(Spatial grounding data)
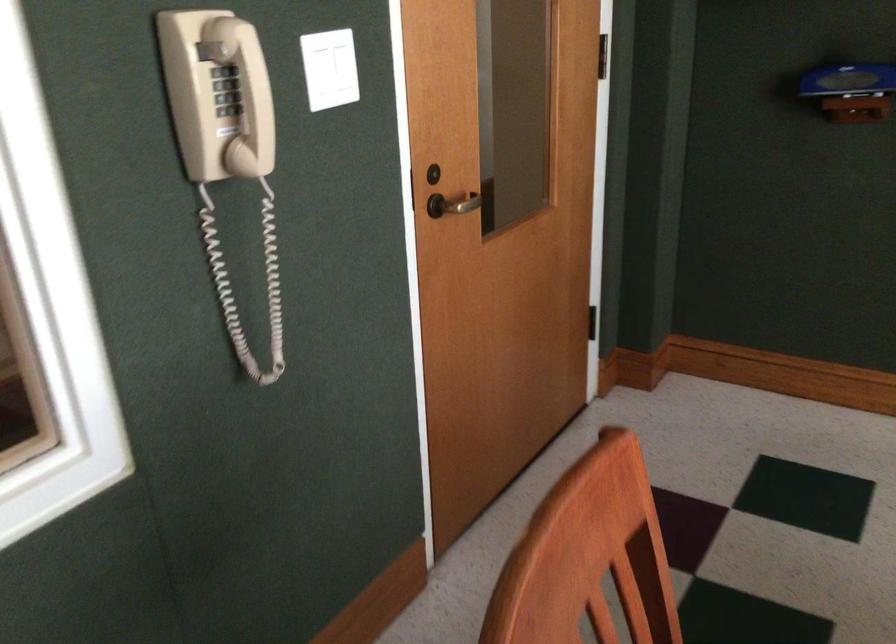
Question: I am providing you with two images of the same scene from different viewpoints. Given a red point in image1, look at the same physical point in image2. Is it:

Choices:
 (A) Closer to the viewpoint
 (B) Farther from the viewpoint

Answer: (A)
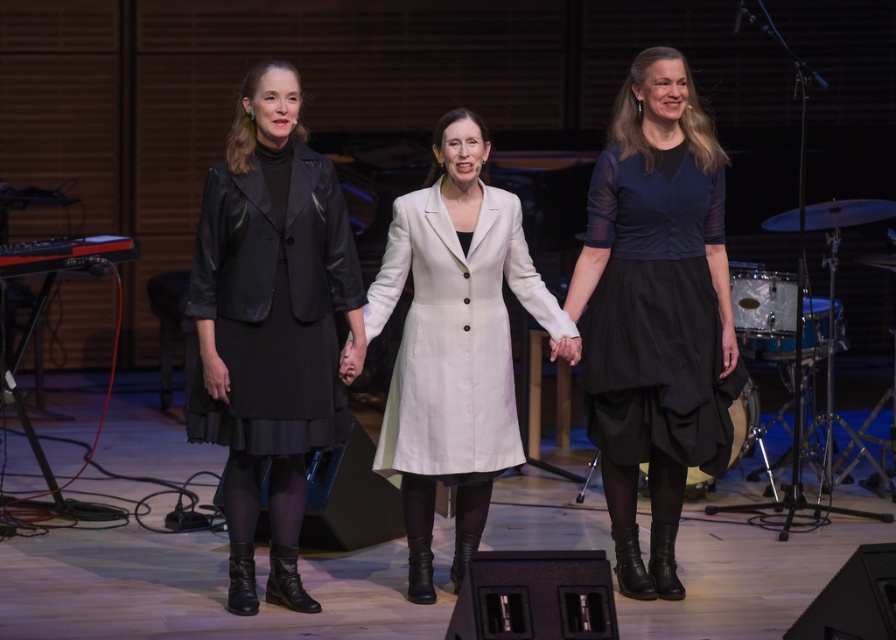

> **Exercise aim**
Please copy the records above word for word, omitting the pictures.

> **Result of the task**
Question: I am providing you with two images of the same scene from different viewpoints. Given a red point in image1, look at the same physical point in image2. Is it:

Choices:
 (A) Closer to the viewpoint
 (B) Farther from the viewpoint

Answer: (A)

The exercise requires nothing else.